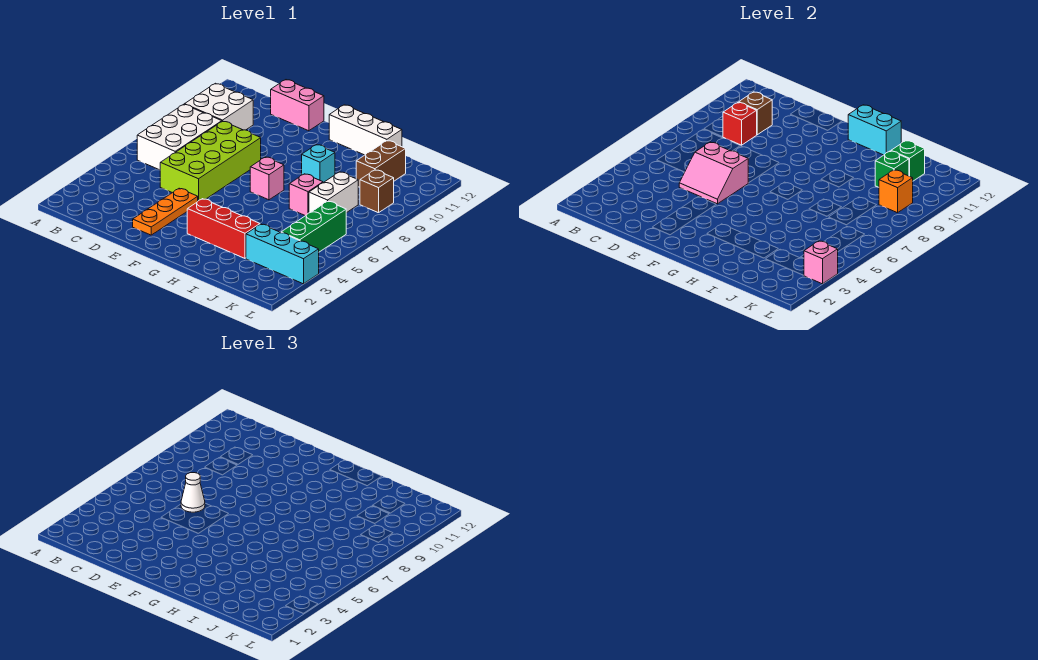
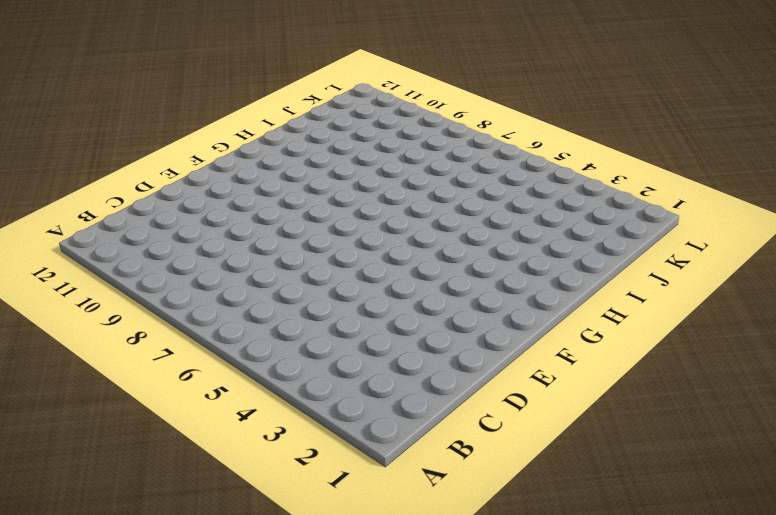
none -> white brick B6:C8 level 1
none -> white brick B9:C10 level 1
none -> lime brick D5:E8 level 1

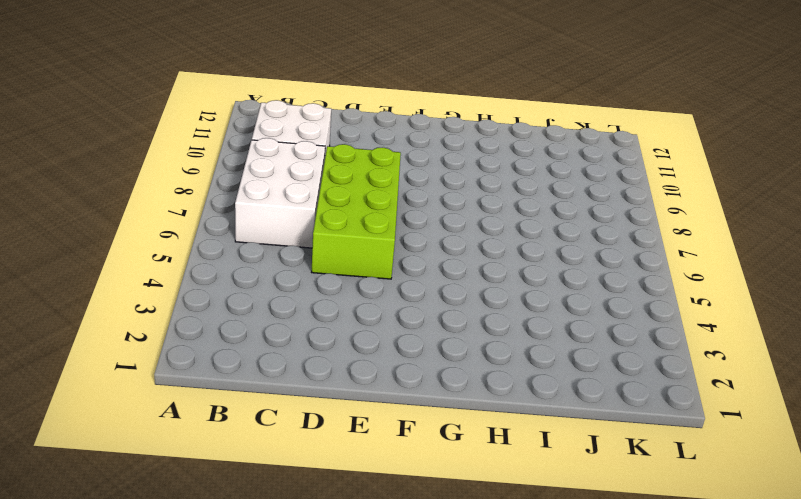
none -> pink brick D12:E12 level 1
none -> orange plate E2:E4 level 1
none -> red brick G3:I3 level 1

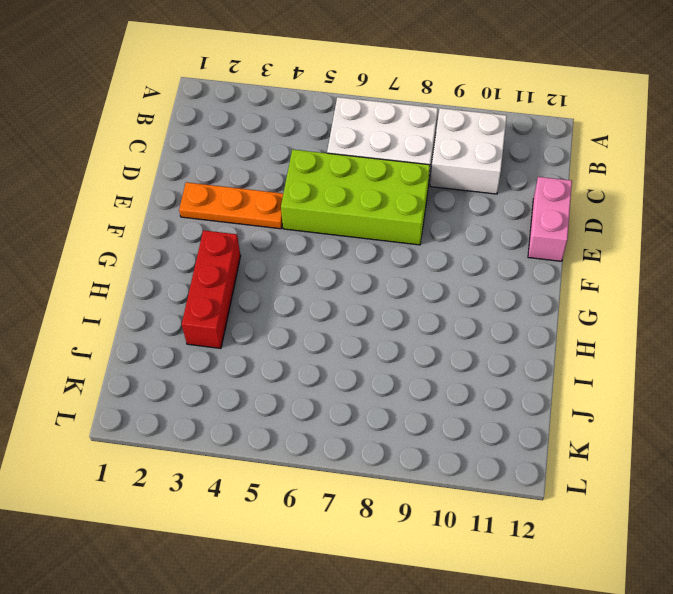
none -> pink brick G7 level 1
none -> white brick G12:I12 level 1
none -> cyan brick H9 level 1

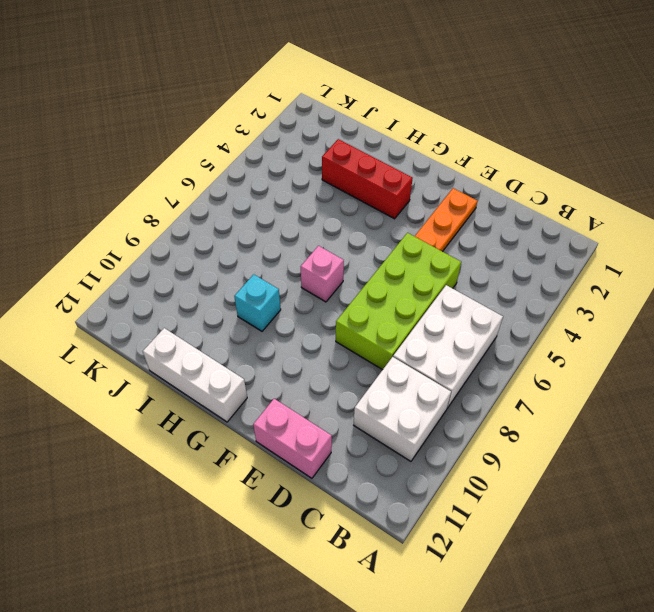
none -> pink brick I7 level 1
none -> cyan brick J3:L3 level 1
none -> white brick J7:J8 level 1

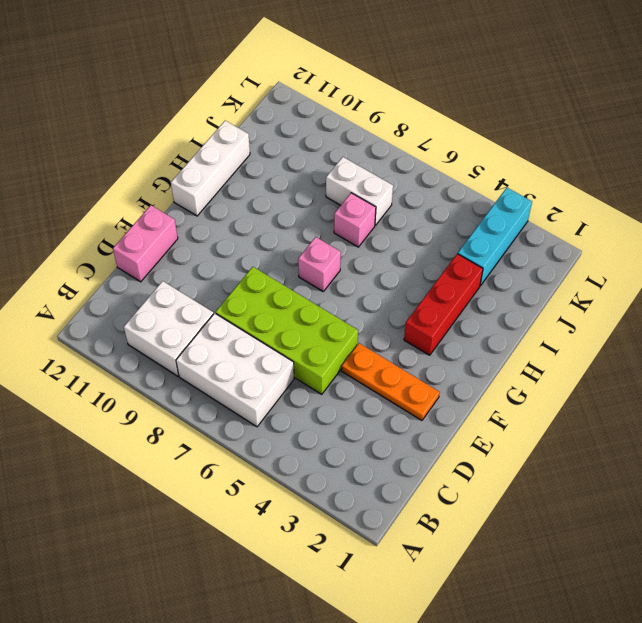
none -> cyan brick H9 level 1
none -> brown brick J10:J11 level 1
none -> green brick K4:K6 level 1

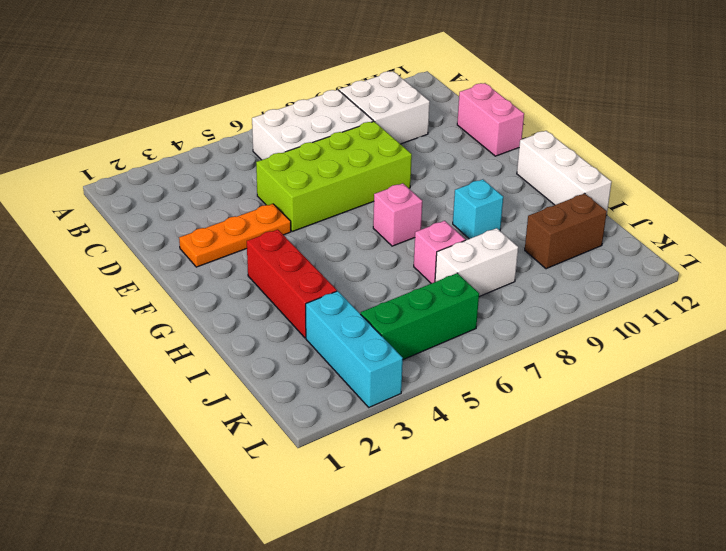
none -> brown brick K9 level 1
none -> red brick C9 level 2
none -> brown brick C10 level 2

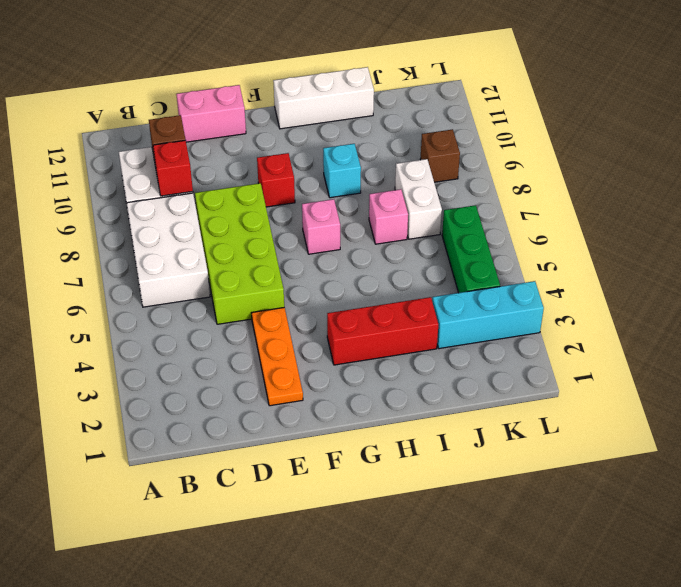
red brick F9 level 1 -> none
none -> brown brick J10:J11 level 1
none -> pink slope D5:E6 level 2 top 6
none -> cyan brick G12:H12 level 2

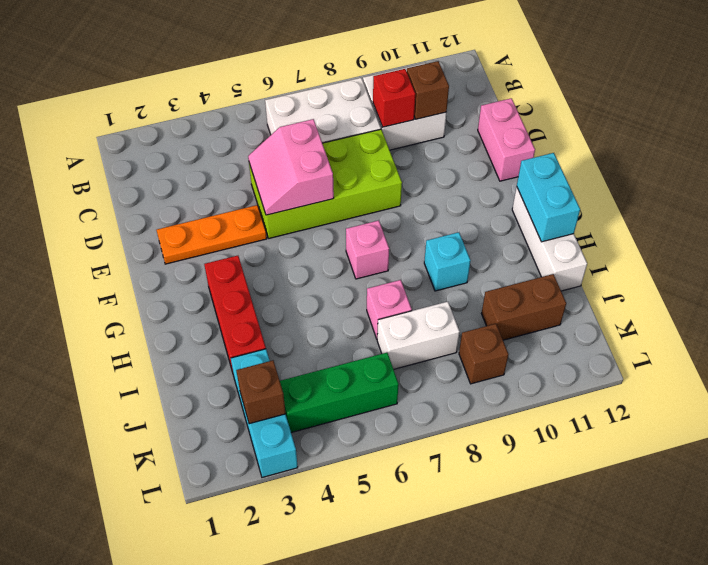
brown brick K3 level 2 -> none
none -> green brick J10 level 2
none -> green brick J11 level 2
none -> orange brick K9 level 2

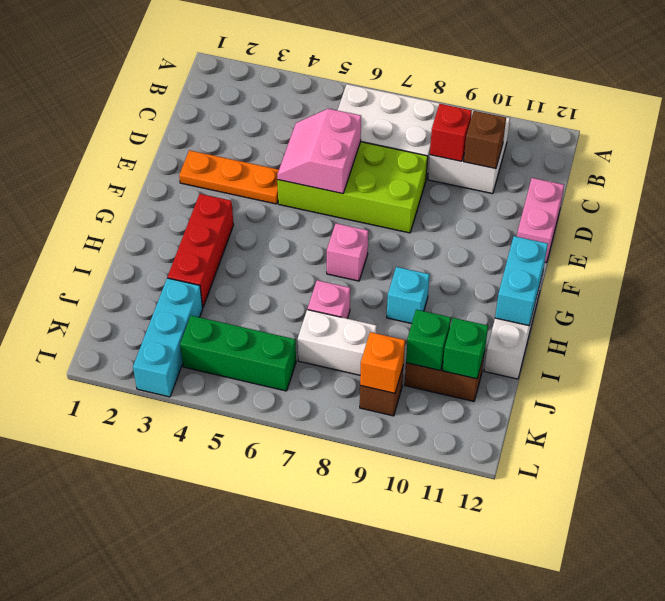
none -> pink brick L3 level 2
none -> white cone D6 level 3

▸ BRIEF
Search the records above for the word "cyan", then say how many lines contain it. Give the number alone.

▸ COMPLETED TASK
4